__GIVEN PROBLEM__: Count the lines in the items below that contain the string "kern", treating case as significant. Give only the number.

>> begin RECORD EXTRACTS

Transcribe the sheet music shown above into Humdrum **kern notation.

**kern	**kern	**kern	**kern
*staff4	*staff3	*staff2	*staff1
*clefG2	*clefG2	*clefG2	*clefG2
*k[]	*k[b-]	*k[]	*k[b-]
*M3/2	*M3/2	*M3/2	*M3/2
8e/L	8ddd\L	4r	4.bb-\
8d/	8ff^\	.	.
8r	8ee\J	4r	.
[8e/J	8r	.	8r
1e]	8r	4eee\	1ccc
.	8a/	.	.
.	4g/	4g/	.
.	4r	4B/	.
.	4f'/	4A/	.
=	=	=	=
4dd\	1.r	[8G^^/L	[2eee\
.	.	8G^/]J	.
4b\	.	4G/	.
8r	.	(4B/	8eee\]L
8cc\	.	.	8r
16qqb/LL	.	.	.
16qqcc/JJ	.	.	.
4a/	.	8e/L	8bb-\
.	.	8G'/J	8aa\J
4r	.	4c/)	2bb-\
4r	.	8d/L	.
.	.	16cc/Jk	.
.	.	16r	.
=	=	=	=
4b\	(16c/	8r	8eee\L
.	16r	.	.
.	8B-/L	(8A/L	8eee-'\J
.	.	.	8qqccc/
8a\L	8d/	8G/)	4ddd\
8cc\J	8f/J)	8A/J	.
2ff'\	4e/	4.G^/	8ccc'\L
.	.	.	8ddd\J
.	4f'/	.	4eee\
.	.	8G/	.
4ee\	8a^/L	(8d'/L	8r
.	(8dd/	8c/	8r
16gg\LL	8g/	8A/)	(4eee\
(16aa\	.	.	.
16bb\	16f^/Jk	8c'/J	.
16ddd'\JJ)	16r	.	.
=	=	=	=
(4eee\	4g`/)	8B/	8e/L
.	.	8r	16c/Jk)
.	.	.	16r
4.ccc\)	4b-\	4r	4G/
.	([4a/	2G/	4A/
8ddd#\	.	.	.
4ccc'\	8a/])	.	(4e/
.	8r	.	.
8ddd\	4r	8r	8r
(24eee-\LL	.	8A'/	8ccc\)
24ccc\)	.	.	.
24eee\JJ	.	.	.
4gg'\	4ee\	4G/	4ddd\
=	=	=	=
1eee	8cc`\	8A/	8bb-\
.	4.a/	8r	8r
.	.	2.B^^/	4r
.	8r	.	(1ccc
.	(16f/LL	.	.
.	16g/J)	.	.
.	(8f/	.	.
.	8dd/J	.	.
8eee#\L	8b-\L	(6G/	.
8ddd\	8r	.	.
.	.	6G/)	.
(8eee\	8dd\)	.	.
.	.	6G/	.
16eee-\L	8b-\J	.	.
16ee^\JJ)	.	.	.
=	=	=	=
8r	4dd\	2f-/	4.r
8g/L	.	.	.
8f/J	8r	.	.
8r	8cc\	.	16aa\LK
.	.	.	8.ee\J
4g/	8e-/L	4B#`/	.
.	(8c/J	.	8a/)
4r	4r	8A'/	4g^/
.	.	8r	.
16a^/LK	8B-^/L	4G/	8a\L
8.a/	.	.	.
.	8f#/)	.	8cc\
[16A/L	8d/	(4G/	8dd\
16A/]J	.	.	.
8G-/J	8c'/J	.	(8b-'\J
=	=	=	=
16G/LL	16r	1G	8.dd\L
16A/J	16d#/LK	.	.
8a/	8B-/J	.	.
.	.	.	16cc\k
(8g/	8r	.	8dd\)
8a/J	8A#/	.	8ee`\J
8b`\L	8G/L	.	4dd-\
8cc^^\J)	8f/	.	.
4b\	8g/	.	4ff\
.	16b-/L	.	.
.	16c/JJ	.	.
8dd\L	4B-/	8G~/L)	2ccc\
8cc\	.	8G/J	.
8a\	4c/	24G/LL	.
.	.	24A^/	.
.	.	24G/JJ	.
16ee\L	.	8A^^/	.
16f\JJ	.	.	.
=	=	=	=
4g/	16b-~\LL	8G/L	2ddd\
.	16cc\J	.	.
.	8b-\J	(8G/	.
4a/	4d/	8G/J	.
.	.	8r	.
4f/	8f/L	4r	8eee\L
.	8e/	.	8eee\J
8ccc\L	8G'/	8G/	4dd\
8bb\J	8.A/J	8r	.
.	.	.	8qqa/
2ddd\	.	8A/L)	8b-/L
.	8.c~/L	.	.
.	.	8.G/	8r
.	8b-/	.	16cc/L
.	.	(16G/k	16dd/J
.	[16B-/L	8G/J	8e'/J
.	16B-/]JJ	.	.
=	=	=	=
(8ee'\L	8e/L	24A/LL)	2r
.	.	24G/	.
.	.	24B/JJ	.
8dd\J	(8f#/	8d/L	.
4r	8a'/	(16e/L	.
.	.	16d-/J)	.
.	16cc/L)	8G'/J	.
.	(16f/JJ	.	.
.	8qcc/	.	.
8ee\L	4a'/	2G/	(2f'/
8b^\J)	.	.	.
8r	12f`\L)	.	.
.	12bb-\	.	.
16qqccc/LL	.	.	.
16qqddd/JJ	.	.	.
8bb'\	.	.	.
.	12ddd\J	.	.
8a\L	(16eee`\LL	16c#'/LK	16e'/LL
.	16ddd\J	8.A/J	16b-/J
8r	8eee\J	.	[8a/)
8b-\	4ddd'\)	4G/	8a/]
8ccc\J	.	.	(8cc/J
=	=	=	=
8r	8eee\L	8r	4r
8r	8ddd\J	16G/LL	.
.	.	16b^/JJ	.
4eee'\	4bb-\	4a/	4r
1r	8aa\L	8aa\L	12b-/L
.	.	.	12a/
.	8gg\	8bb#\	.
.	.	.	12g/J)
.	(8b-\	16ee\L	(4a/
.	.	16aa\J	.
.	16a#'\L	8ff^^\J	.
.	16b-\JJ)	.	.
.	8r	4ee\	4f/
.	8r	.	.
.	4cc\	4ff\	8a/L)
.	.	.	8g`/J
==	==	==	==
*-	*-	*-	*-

>> end RECORD EXTRACTS

__TASK RESULT__: 2